**WORK REQUIRED**
Copy all of the data that follows without altering a word.

*** RECORD SET Section Begins ***

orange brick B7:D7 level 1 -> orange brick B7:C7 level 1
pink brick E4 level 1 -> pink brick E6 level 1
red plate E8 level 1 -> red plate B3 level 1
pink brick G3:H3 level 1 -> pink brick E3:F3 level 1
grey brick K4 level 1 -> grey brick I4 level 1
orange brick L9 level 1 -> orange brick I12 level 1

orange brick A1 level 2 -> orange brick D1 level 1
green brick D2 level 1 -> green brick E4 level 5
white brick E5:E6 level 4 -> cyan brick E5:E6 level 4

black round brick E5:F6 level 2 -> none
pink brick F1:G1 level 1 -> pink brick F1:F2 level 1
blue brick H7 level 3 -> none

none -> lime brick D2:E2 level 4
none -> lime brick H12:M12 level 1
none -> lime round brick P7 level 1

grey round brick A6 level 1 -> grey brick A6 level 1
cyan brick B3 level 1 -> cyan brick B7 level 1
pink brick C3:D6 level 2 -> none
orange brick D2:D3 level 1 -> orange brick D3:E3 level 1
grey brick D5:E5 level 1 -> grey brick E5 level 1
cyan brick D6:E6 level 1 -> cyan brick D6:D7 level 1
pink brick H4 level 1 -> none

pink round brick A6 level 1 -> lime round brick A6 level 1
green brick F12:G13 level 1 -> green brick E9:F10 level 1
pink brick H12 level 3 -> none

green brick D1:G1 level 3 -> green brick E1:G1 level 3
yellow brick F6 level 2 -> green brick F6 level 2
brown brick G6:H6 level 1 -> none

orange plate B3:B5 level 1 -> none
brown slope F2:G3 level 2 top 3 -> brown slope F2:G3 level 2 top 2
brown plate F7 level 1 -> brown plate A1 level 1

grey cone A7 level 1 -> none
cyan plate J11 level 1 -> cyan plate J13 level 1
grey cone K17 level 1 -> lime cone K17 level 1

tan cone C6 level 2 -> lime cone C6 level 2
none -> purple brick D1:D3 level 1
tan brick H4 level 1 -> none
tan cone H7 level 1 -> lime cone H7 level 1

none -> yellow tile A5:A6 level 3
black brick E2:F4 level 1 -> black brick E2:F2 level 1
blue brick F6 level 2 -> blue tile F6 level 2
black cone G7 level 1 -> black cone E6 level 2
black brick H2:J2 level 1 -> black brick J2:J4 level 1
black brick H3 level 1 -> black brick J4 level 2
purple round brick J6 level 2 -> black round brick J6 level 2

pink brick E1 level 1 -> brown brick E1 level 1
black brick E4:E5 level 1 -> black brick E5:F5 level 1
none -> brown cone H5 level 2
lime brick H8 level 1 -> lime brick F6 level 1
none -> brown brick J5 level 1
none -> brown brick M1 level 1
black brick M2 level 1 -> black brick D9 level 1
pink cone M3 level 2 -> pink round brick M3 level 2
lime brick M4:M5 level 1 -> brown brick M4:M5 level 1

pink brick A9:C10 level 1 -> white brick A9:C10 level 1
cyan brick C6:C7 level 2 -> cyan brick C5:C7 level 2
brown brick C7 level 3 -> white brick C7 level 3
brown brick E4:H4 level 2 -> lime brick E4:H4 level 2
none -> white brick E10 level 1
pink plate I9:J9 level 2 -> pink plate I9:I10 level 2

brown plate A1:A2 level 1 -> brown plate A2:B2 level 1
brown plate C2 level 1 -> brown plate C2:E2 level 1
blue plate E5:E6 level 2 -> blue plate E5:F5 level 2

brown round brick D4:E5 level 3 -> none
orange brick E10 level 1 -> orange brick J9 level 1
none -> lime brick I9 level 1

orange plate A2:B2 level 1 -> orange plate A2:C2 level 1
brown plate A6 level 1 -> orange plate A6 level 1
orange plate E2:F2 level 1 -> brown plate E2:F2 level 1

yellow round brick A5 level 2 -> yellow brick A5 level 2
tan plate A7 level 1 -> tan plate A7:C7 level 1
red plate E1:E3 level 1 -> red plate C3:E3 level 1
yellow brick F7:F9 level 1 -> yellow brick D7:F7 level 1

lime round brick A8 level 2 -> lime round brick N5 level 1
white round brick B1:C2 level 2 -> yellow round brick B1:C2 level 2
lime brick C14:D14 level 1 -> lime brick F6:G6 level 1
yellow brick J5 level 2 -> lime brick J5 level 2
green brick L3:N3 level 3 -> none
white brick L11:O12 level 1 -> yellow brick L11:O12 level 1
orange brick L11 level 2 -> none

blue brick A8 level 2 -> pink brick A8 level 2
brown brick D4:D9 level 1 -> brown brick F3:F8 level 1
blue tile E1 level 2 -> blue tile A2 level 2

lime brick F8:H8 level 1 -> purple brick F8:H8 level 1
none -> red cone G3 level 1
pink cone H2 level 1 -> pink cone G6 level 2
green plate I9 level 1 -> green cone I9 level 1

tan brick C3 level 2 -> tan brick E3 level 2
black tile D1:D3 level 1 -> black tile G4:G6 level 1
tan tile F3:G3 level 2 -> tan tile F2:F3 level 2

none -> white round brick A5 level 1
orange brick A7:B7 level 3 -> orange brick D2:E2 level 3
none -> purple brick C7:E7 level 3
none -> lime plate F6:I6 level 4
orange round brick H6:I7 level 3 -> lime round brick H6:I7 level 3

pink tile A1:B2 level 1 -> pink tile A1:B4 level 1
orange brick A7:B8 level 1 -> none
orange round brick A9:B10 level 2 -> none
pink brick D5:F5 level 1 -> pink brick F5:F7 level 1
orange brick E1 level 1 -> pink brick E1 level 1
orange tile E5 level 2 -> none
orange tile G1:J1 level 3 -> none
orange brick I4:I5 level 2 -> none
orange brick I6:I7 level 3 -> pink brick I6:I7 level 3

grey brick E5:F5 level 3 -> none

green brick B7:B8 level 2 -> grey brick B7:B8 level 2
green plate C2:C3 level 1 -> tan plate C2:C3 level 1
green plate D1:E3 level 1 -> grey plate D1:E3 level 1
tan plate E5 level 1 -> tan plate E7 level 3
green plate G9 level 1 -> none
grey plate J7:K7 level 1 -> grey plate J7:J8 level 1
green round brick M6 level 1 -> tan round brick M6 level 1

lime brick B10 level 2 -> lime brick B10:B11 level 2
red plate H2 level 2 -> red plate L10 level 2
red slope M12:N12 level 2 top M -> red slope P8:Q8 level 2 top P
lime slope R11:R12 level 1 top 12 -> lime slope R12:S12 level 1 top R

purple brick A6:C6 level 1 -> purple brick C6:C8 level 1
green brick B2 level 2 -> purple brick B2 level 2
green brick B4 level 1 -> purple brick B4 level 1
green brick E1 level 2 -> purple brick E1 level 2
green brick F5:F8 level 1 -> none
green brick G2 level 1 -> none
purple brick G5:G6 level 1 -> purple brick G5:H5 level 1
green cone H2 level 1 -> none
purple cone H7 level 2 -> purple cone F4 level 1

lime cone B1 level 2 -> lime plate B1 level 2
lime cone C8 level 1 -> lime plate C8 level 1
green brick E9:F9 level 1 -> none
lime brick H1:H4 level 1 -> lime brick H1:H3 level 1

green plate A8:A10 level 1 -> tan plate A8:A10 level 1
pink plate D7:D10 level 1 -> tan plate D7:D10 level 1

*** RECORD SET Section Ends ***

**ANSWER SPACE**
orange brick B7:D7 level 1 -> orange brick B7:C7 level 1
pink brick E4 level 1 -> pink brick E6 level 1
red plate E8 level 1 -> red plate B3 level 1
pink brick G3:H3 level 1 -> pink brick E3:F3 level 1
grey brick K4 level 1 -> grey brick I4 level 1
orange brick L9 level 1 -> orange brick I12 level 1

orange brick A1 level 2 -> orange brick D1 level 1
green brick D2 level 1 -> green brick E4 level 5
white brick E5:E6 level 4 -> cyan brick E5:E6 level 4

black round brick E5:F6 level 2 -> none
pink brick F1:G1 level 1 -> pink brick F1:F2 level 1
blue brick H7 level 3 -> none

none -> lime brick D2:E2 level 4
none -> lime brick H12:M12 level 1
none -> lime round brick P7 level 1

grey round brick A6 level 1 -> grey brick A6 level 1
cyan brick B3 level 1 -> cyan brick B7 level 1
pink brick C3:D6 level 2 -> none
orange brick D2:D3 level 1 -> orange brick D3:E3 level 1
grey brick D5:E5 level 1 -> grey brick E5 level 1
cyan brick D6:E6 level 1 -> cyan brick D6:D7 level 1
pink brick H4 level 1 -> none

pink round brick A6 level 1 -> lime round brick A6 level 1
green brick F12:G13 level 1 -> green brick E9:F10 level 1
pink brick H12 level 3 -> none

green brick D1:G1 level 3 -> green brick E1:G1 level 3
yellow brick F6 level 2 -> green brick F6 level 2
brown brick G6:H6 level 1 -> none

orange plate B3:B5 level 1 -> none
brown slope F2:G3 level 2 top 3 -> brown slope F2:G3 level 2 top 2
brown plate F7 level 1 -> brown plate A1 level 1

grey cone A7 level 1 -> none
cyan plate J11 level 1 -> cyan plate J13 level 1
grey cone K17 level 1 -> lime cone K17 level 1

tan cone C6 level 2 -> lime cone C6 level 2
none -> purple brick D1:D3 level 1
tan brick H4 level 1 -> none
tan cone H7 level 1 -> lime cone H7 level 1

none -> yellow tile A5:A6 level 3
black brick E2:F4 level 1 -> black brick E2:F2 level 1
blue brick F6 level 2 -> blue tile F6 level 2
black cone G7 level 1 -> black cone E6 level 2
black brick H2:J2 level 1 -> black brick J2:J4 level 1
black brick H3 level 1 -> black brick J4 level 2
purple round brick J6 level 2 -> black round brick J6 level 2

pink brick E1 level 1 -> brown brick E1 level 1
black brick E4:E5 level 1 -> black brick E5:F5 level 1
none -> brown cone H5 level 2
lime brick H8 level 1 -> lime brick F6 level 1
none -> brown brick J5 level 1
none -> brown brick M1 level 1
black brick M2 level 1 -> black brick D9 level 1
pink cone M3 level 2 -> pink round brick M3 level 2
lime brick M4:M5 level 1 -> brown brick M4:M5 level 1

pink brick A9:C10 level 1 -> white brick A9:C10 level 1
cyan brick C6:C7 level 2 -> cyan brick C5:C7 level 2
brown brick C7 level 3 -> white brick C7 level 3
brown brick E4:H4 level 2 -> lime brick E4:H4 level 2
none -> white brick E10 level 1
pink plate I9:J9 level 2 -> pink plate I9:I10 level 2

brown plate A1:A2 level 1 -> brown plate A2:B2 level 1
brown plate C2 level 1 -> brown plate C2:E2 level 1
blue plate E5:E6 level 2 -> blue plate E5:F5 level 2

brown round brick D4:E5 level 3 -> none
orange brick E10 level 1 -> orange brick J9 level 1
none -> lime brick I9 level 1

orange plate A2:B2 level 1 -> orange plate A2:C2 level 1
brown plate A6 level 1 -> orange plate A6 level 1
orange plate E2:F2 level 1 -> brown plate E2:F2 level 1

yellow round brick A5 level 2 -> yellow brick A5 level 2
tan plate A7 level 1 -> tan plate A7:C7 level 1
red plate E1:E3 level 1 -> red plate C3:E3 level 1
yellow brick F7:F9 level 1 -> yellow brick D7:F7 level 1

lime round brick A8 level 2 -> lime round brick N5 level 1
white round brick B1:C2 level 2 -> yellow round brick B1:C2 level 2
lime brick C14:D14 level 1 -> lime brick F6:G6 level 1
yellow brick J5 level 2 -> lime brick J5 level 2
green brick L3:N3 level 3 -> none
white brick L11:O12 level 1 -> yellow brick L11:O12 level 1
orange brick L11 level 2 -> none

blue brick A8 level 2 -> pink brick A8 level 2
brown brick D4:D9 level 1 -> brown brick F3:F8 level 1
blue tile E1 level 2 -> blue tile A2 level 2

lime brick F8:H8 level 1 -> purple brick F8:H8 level 1
none -> red cone G3 level 1
pink cone H2 level 1 -> pink cone G6 level 2
green plate I9 level 1 -> green cone I9 level 1

tan brick C3 level 2 -> tan brick E3 level 2
black tile D1:D3 level 1 -> black tile G4:G6 level 1
tan tile F3:G3 level 2 -> tan tile F2:F3 level 2

none -> white round brick A5 level 1
orange brick A7:B7 level 3 -> orange brick D2:E2 level 3
none -> purple brick C7:E7 level 3
none -> lime plate F6:I6 level 4
orange round brick H6:I7 level 3 -> lime round brick H6:I7 level 3

pink tile A1:B2 level 1 -> pink tile A1:B4 level 1
orange brick A7:B8 level 1 -> none
orange round brick A9:B10 level 2 -> none
pink brick D5:F5 level 1 -> pink brick F5:F7 level 1
orange brick E1 level 1 -> pink brick E1 level 1
orange tile E5 level 2 -> none
orange tile G1:J1 level 3 -> none
orange brick I4:I5 level 2 -> none
orange brick I6:I7 level 3 -> pink brick I6:I7 level 3

grey brick E5:F5 level 3 -> none

green brick B7:B8 level 2 -> grey brick B7:B8 level 2
green plate C2:C3 level 1 -> tan plate C2:C3 level 1
green plate D1:E3 level 1 -> grey plate D1:E3 level 1
tan plate E5 level 1 -> tan plate E7 level 3
green plate G9 level 1 -> none
grey plate J7:K7 level 1 -> grey plate J7:J8 level 1
green round brick M6 level 1 -> tan round brick M6 level 1

lime brick B10 level 2 -> lime brick B10:B11 level 2
red plate H2 level 2 -> red plate L10 level 2
red slope M12:N12 level 2 top M -> red slope P8:Q8 level 2 top P
lime slope R11:R12 level 1 top 12 -> lime slope R12:S12 level 1 top R

purple brick A6:C6 level 1 -> purple brick C6:C8 level 1
green brick B2 level 2 -> purple brick B2 level 2
green brick B4 level 1 -> purple brick B4 level 1
green brick E1 level 2 -> purple brick E1 level 2
green brick F5:F8 level 1 -> none
green brick G2 level 1 -> none
purple brick G5:G6 level 1 -> purple brick G5:H5 level 1
green cone H2 level 1 -> none
purple cone H7 level 2 -> purple cone F4 level 1

lime cone B1 level 2 -> lime plate B1 level 2
lime cone C8 level 1 -> lime plate C8 level 1
green brick E9:F9 level 1 -> none
lime brick H1:H4 level 1 -> lime brick H1:H3 level 1

green plate A8:A10 level 1 -> tan plate A8:A10 level 1
pink plate D7:D10 level 1 -> tan plate D7:D10 level 1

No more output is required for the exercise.